▶ REQUIRED ACTION
The material below has pictures in it. Set down only the lines from the line containing "C1: 220uF (plus GND, minus Y7) -> none" through the line containing "TP1: none -> test point (Y15)", word for word, and leave the pictures behind.
========================
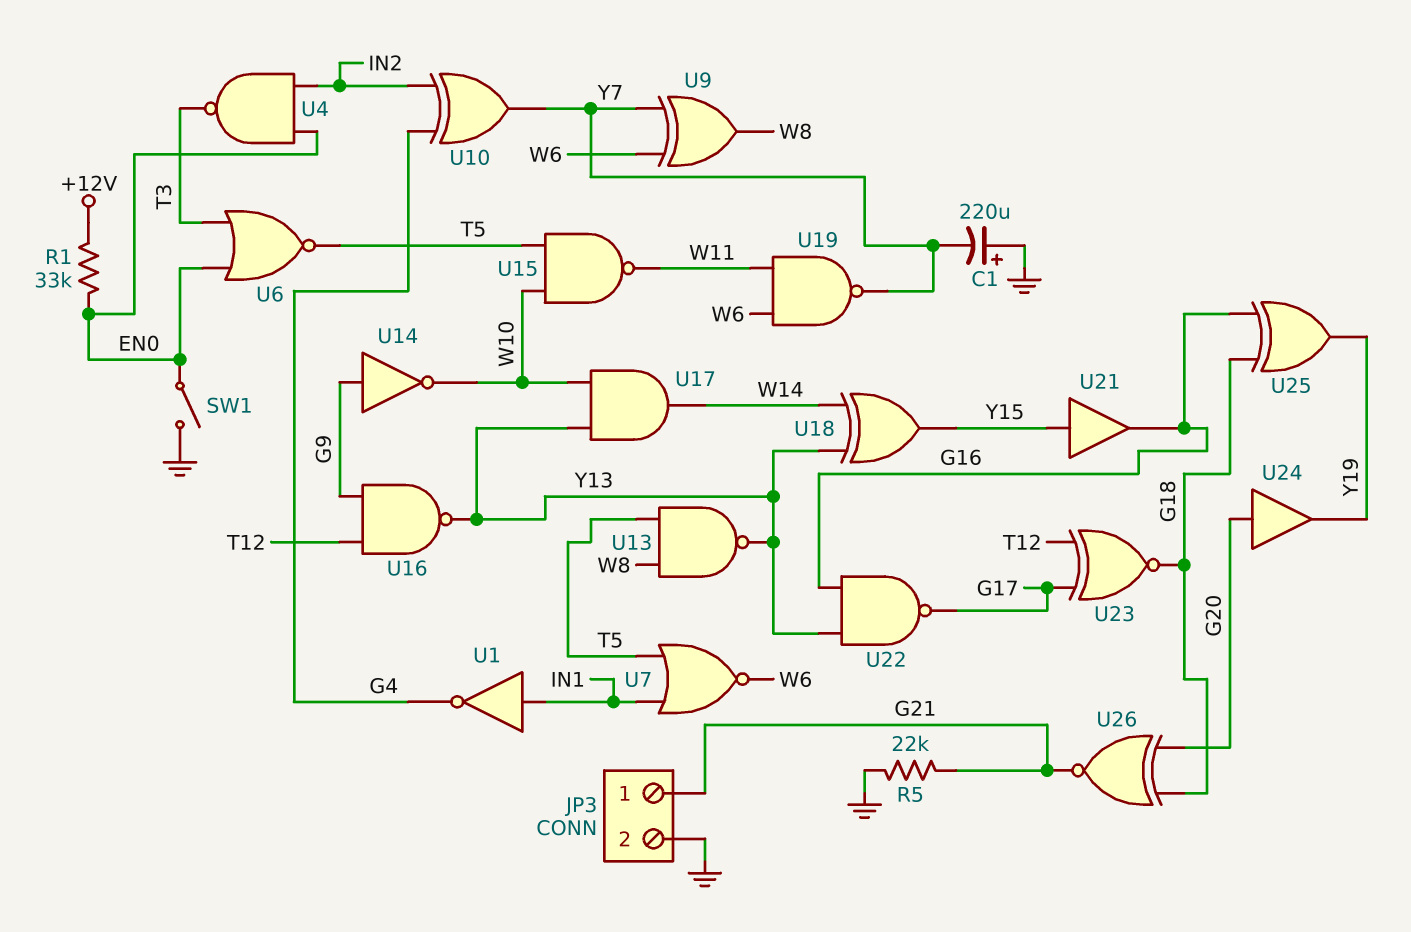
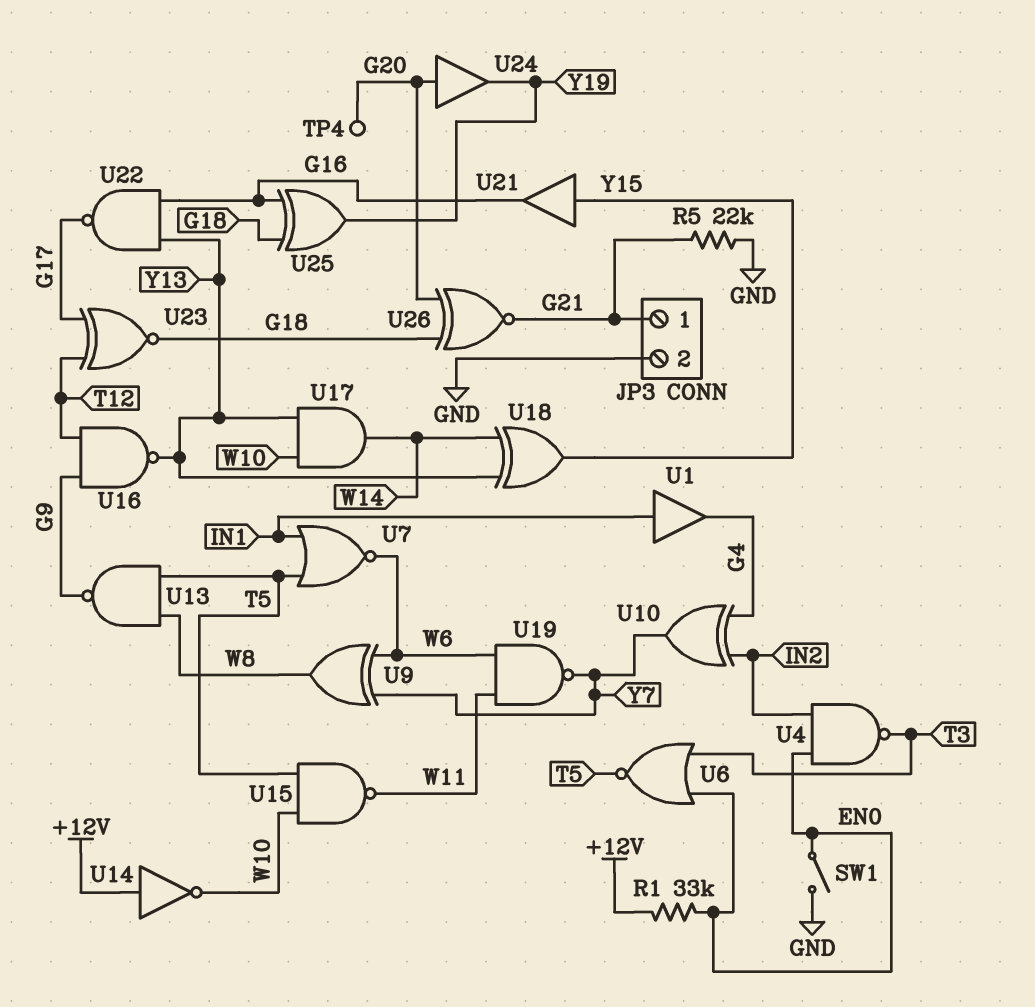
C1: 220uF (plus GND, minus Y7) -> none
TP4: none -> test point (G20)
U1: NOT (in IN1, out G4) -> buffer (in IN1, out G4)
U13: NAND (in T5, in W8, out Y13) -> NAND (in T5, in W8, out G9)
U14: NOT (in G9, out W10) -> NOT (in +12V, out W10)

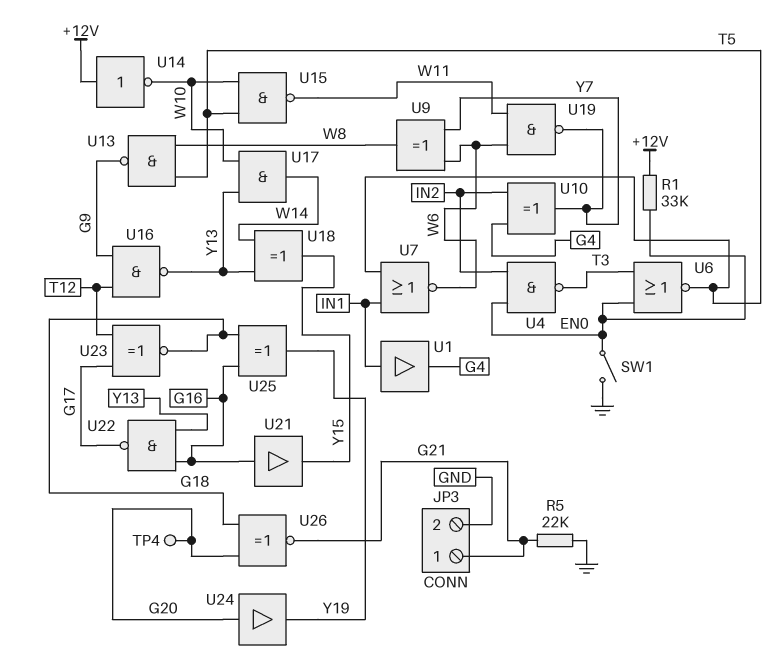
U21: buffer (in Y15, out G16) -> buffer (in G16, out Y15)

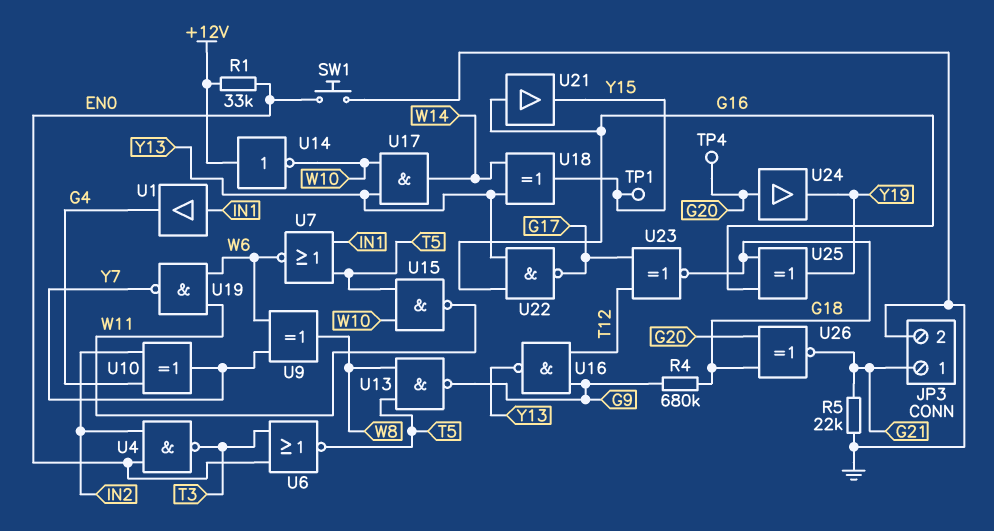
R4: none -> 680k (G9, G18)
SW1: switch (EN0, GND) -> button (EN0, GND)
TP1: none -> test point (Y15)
========================
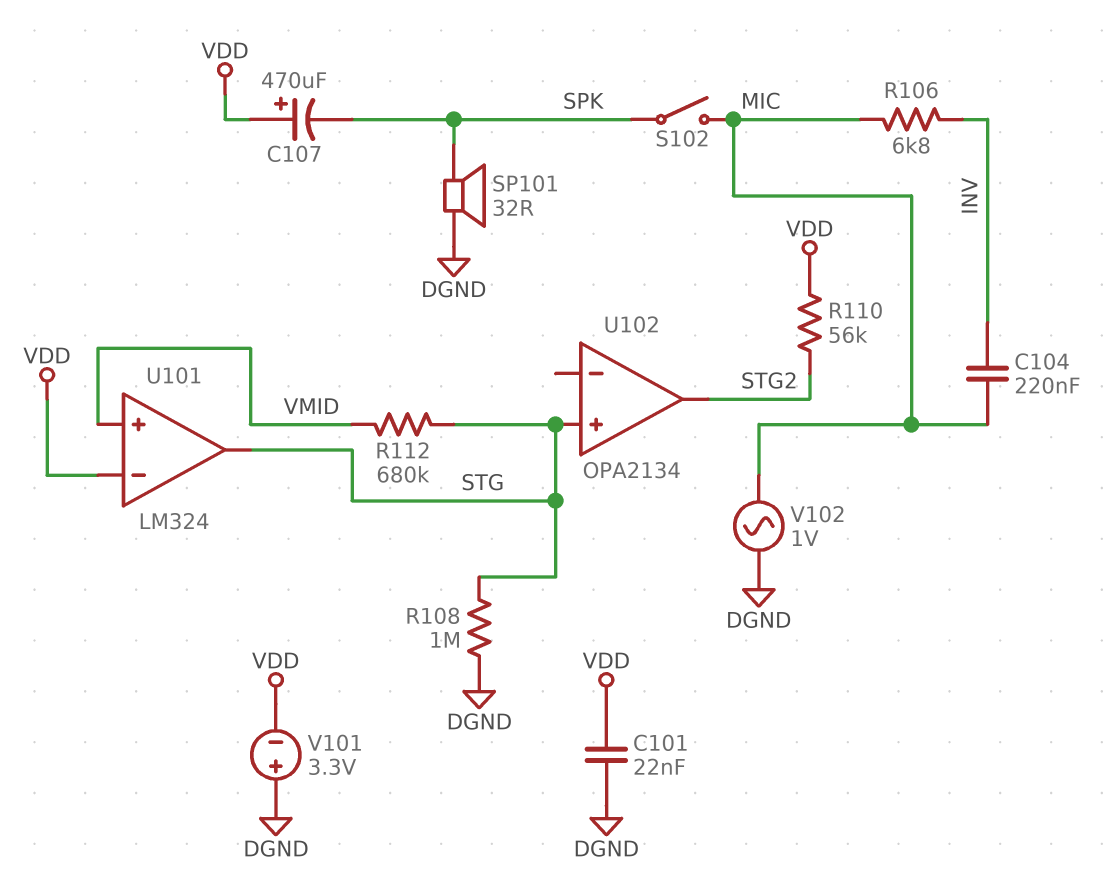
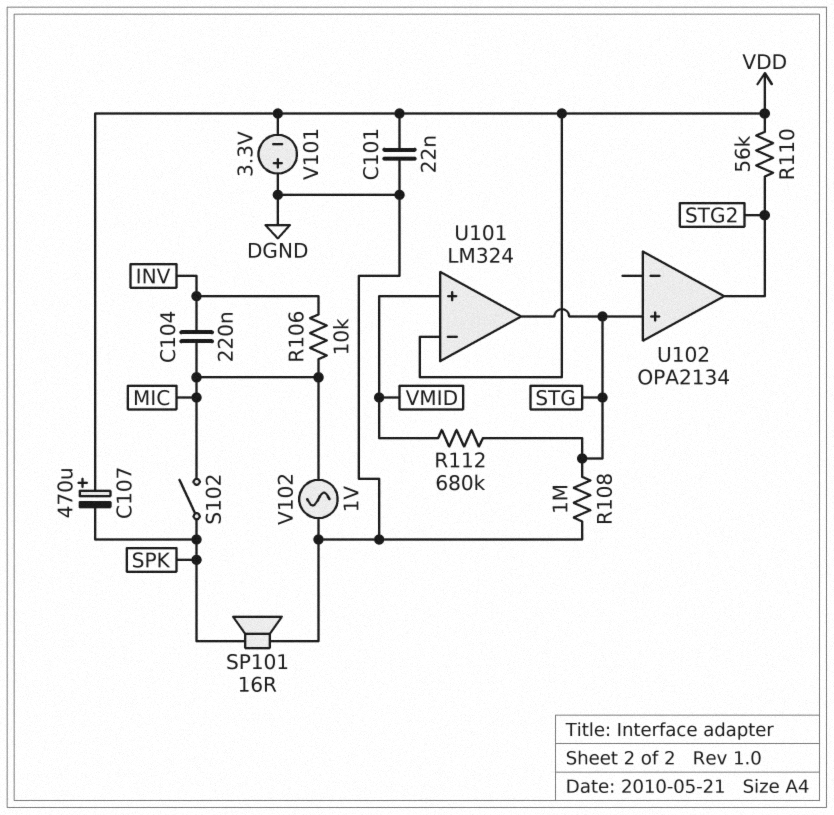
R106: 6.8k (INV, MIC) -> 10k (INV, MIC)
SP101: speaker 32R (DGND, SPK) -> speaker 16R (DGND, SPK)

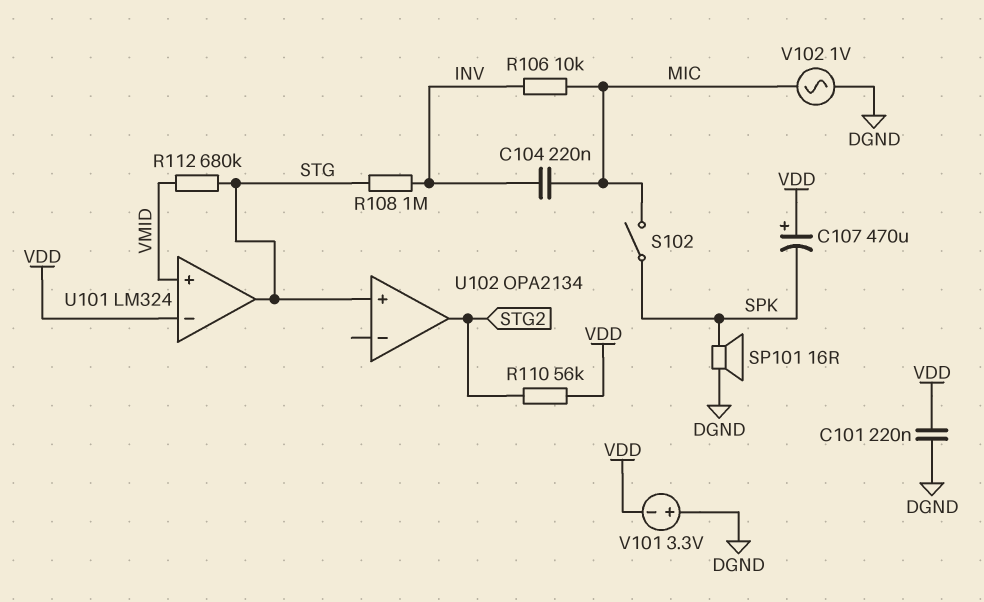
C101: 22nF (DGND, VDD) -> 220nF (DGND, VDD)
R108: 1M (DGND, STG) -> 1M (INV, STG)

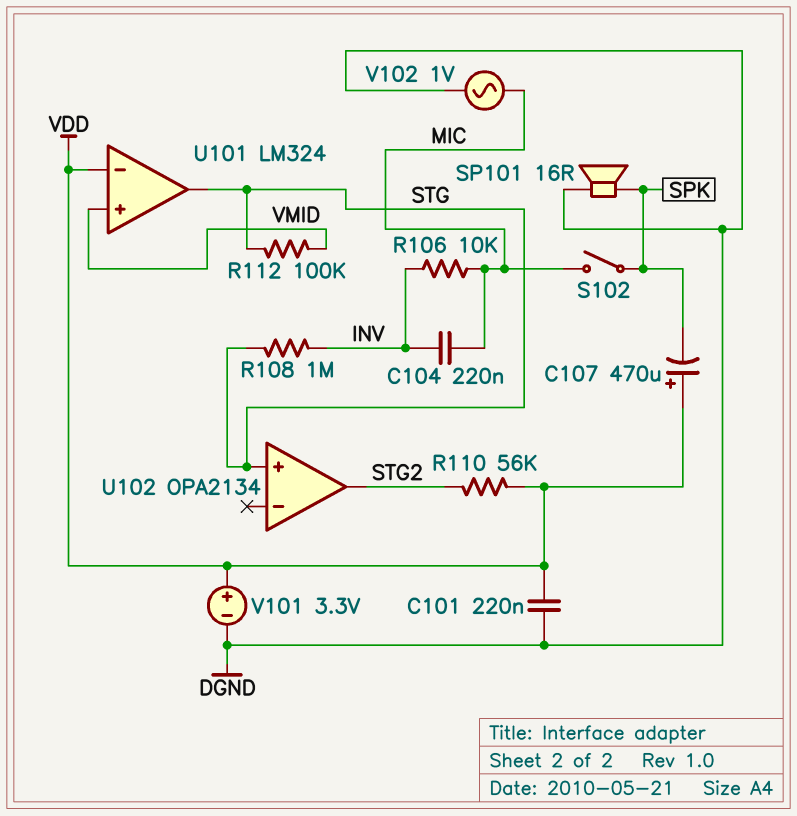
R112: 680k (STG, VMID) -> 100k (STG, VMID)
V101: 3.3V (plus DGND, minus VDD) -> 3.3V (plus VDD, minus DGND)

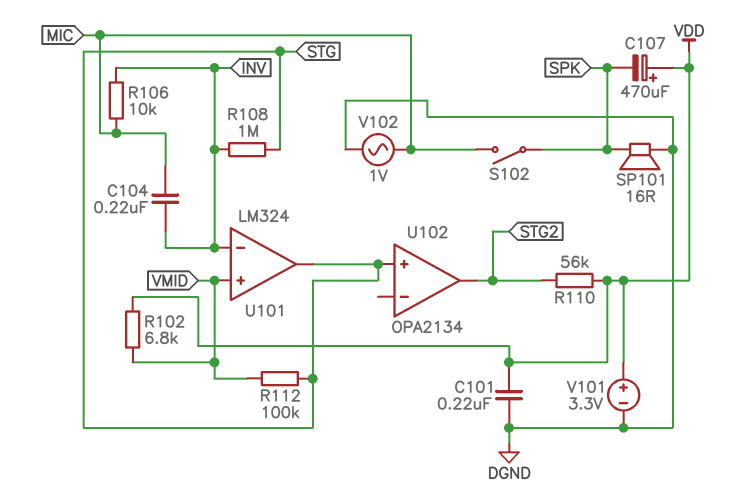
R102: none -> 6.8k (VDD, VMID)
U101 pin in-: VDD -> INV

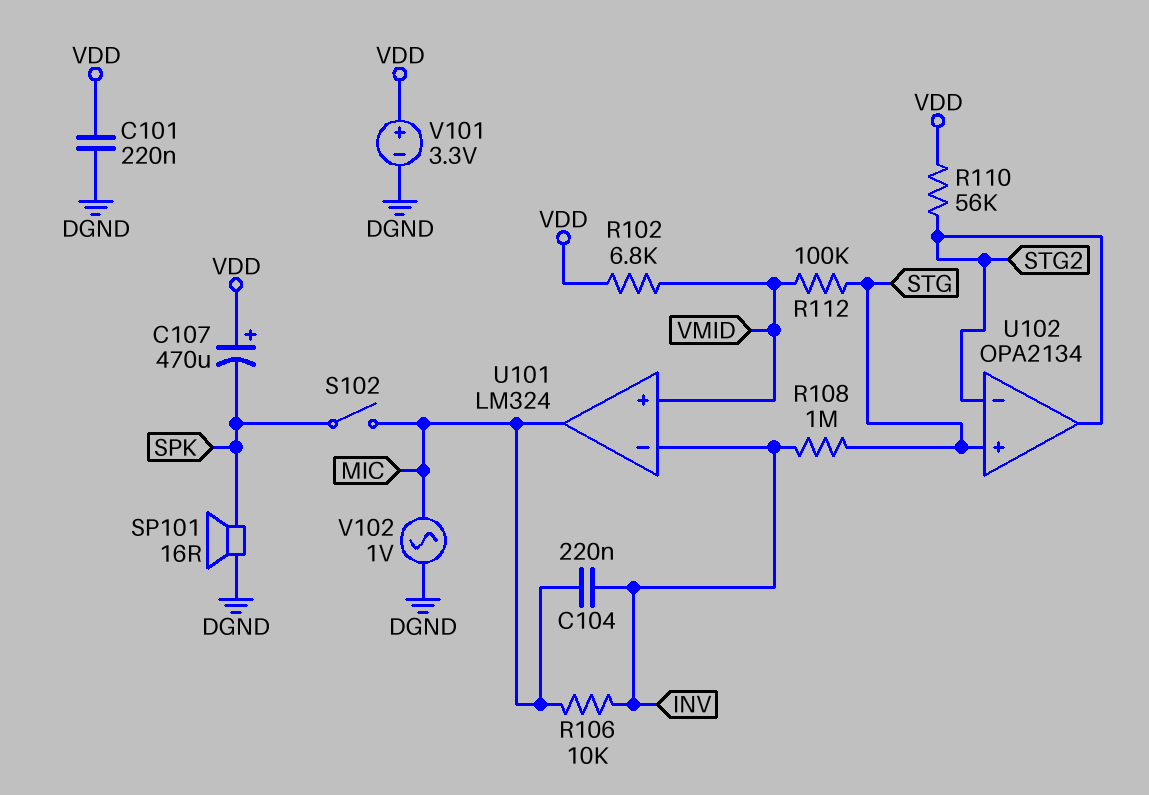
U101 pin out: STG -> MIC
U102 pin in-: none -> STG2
========================
▶ EXERCISE RESULT
C1: 220uF (plus GND, minus Y7) -> none
TP4: none -> test point (G20)
U1: NOT (in IN1, out G4) -> buffer (in IN1, out G4)
U13: NAND (in T5, in W8, out Y13) -> NAND (in T5, in W8, out G9)
U14: NOT (in G9, out W10) -> NOT (in +12V, out W10)

U21: buffer (in Y15, out G16) -> buffer (in G16, out Y15)

R4: none -> 680k (G9, G18)
SW1: switch (EN0, GND) -> button (EN0, GND)
TP1: none -> test point (Y15)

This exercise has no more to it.